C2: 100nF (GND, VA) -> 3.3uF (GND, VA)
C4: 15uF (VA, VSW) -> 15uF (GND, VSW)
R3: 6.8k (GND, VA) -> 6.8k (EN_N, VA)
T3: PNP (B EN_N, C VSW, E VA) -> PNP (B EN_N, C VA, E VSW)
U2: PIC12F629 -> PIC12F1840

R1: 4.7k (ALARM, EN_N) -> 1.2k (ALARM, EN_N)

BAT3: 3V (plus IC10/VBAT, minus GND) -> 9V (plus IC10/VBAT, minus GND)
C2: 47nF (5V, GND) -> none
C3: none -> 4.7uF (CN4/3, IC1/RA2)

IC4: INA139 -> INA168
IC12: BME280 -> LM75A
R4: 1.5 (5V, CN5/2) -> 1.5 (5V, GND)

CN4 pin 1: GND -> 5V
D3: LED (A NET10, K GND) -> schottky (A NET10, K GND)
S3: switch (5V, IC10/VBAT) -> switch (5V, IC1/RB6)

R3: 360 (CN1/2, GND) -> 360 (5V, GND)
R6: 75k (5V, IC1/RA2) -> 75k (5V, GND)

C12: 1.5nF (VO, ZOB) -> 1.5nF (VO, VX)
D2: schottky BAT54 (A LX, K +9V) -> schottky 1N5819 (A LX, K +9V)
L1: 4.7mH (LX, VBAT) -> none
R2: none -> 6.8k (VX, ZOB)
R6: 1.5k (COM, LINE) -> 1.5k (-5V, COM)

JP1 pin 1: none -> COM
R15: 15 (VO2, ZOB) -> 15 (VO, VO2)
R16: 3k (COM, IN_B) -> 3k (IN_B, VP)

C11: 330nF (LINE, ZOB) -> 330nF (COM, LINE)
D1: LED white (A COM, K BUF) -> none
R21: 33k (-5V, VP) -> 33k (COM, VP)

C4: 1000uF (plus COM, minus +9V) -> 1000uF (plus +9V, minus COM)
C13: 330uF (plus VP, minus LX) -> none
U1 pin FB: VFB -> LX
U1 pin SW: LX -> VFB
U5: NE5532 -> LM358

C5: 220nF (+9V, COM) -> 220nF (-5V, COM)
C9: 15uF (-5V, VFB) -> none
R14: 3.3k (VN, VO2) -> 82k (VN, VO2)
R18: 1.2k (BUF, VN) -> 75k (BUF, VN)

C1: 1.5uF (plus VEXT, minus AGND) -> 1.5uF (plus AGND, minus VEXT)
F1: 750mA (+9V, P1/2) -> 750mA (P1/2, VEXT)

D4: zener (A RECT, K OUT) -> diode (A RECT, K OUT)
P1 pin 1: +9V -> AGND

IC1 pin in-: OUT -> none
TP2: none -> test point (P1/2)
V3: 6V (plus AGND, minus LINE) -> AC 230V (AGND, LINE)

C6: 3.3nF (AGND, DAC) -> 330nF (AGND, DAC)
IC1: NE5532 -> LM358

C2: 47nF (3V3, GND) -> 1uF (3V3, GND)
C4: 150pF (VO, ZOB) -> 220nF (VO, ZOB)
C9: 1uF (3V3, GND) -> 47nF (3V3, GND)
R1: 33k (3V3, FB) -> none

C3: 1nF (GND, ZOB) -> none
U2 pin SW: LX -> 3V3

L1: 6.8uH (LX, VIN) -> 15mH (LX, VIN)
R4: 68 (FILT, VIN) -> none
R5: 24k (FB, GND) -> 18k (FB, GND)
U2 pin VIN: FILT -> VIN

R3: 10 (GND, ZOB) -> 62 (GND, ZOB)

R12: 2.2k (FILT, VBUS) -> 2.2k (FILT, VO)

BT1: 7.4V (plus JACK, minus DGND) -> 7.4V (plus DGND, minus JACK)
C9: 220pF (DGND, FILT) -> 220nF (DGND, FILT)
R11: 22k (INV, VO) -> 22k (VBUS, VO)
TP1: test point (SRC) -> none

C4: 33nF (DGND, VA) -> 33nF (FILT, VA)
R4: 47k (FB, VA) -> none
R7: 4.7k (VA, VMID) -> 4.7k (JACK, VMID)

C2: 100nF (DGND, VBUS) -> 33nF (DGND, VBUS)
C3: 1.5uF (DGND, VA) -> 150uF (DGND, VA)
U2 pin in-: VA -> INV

* _Task goal_: Line by line, retype all the entries exactly as they are shown.

* _Your solution_:
C2: 100nF (GND, VA) -> 3.3uF (GND, VA)
C4: 15uF (VA, VSW) -> 15uF (GND, VSW)
R3: 6.8k (GND, VA) -> 6.8k (EN_N, VA)
T3: PNP (B EN_N, C VSW, E VA) -> PNP (B EN_N, C VA, E VSW)
U2: PIC12F629 -> PIC12F1840

R1: 4.7k (ALARM, EN_N) -> 1.2k (ALARM, EN_N)

BAT3: 3V (plus IC10/VBAT, minus GND) -> 9V (plus IC10/VBAT, minus GND)
C2: 47nF (5V, GND) -> none
C3: none -> 4.7uF (CN4/3, IC1/RA2)

IC4: INA139 -> INA168
IC12: BME280 -> LM75A
R4: 1.5 (5V, CN5/2) -> 1.5 (5V, GND)

CN4 pin 1: GND -> 5V
D3: LED (A NET10, K GND) -> schottky (A NET10, K GND)
S3: switch (5V, IC10/VBAT) -> switch (5V, IC1/RB6)

R3: 360 (CN1/2, GND) -> 360 (5V, GND)
R6: 75k (5V, IC1/RA2) -> 75k (5V, GND)

C12: 1.5nF (VO, ZOB) -> 1.5nF (VO, VX)
D2: schottky BAT54 (A LX, K +9V) -> schottky 1N5819 (A LX, K +9V)
L1: 4.7mH (LX, VBAT) -> none
R2: none -> 6.8k (VX, ZOB)
R6: 1.5k (COM, LINE) -> 1.5k (-5V, COM)

JP1 pin 1: none -> COM
R15: 15 (VO2, ZOB) -> 15 (VO, VO2)
R16: 3k (COM, IN_B) -> 3k (IN_B, VP)

C11: 330nF (LINE, ZOB) -> 330nF (COM, LINE)
D1: LED white (A COM, K BUF) -> none
R21: 33k (-5V, VP) -> 33k (COM, VP)

C4: 1000uF (plus COM, minus +9V) -> 1000uF (plus +9V, minus COM)
C13: 330uF (plus VP, minus LX) -> none
U1 pin FB: VFB -> LX
U1 pin SW: LX -> VFB
U5: NE5532 -> LM358

C5: 220nF (+9V, COM) -> 220nF (-5V, COM)
C9: 15uF (-5V, VFB) -> none
R14: 3.3k (VN, VO2) -> 82k (VN, VO2)
R18: 1.2k (BUF, VN) -> 75k (BUF, VN)

C1: 1.5uF (plus VEXT, minus AGND) -> 1.5uF (plus AGND, minus VEXT)
F1: 750mA (+9V, P1/2) -> 750mA (P1/2, VEXT)

D4: zener (A RECT, K OUT) -> diode (A RECT, K OUT)
P1 pin 1: +9V -> AGND

IC1 pin in-: OUT -> none
TP2: none -> test point (P1/2)
V3: 6V (plus AGND, minus LINE) -> AC 230V (AGND, LINE)

C6: 3.3nF (AGND, DAC) -> 330nF (AGND, DAC)
IC1: NE5532 -> LM358

C2: 47nF (3V3, GND) -> 1uF (3V3, GND)
C4: 150pF (VO, ZOB) -> 220nF (VO, ZOB)
C9: 1uF (3V3, GND) -> 47nF (3V3, GND)
R1: 33k (3V3, FB) -> none

C3: 1nF (GND, ZOB) -> none
U2 pin SW: LX -> 3V3

L1: 6.8uH (LX, VIN) -> 15mH (LX, VIN)
R4: 68 (FILT, VIN) -> none
R5: 24k (FB, GND) -> 18k (FB, GND)
U2 pin VIN: FILT -> VIN

R3: 10 (GND, ZOB) -> 62 (GND, ZOB)

R12: 2.2k (FILT, VBUS) -> 2.2k (FILT, VO)

BT1: 7.4V (plus JACK, minus DGND) -> 7.4V (plus DGND, minus JACK)
C9: 220pF (DGND, FILT) -> 220nF (DGND, FILT)
R11: 22k (INV, VO) -> 22k (VBUS, VO)
TP1: test point (SRC) -> none

C4: 33nF (DGND, VA) -> 33nF (FILT, VA)
R4: 47k (FB, VA) -> none
R7: 4.7k (VA, VMID) -> 4.7k (JACK, VMID)

C2: 100nF (DGND, VBUS) -> 33nF (DGND, VBUS)
C3: 1.5uF (DGND, VA) -> 150uF (DGND, VA)
U2 pin in-: VA -> INV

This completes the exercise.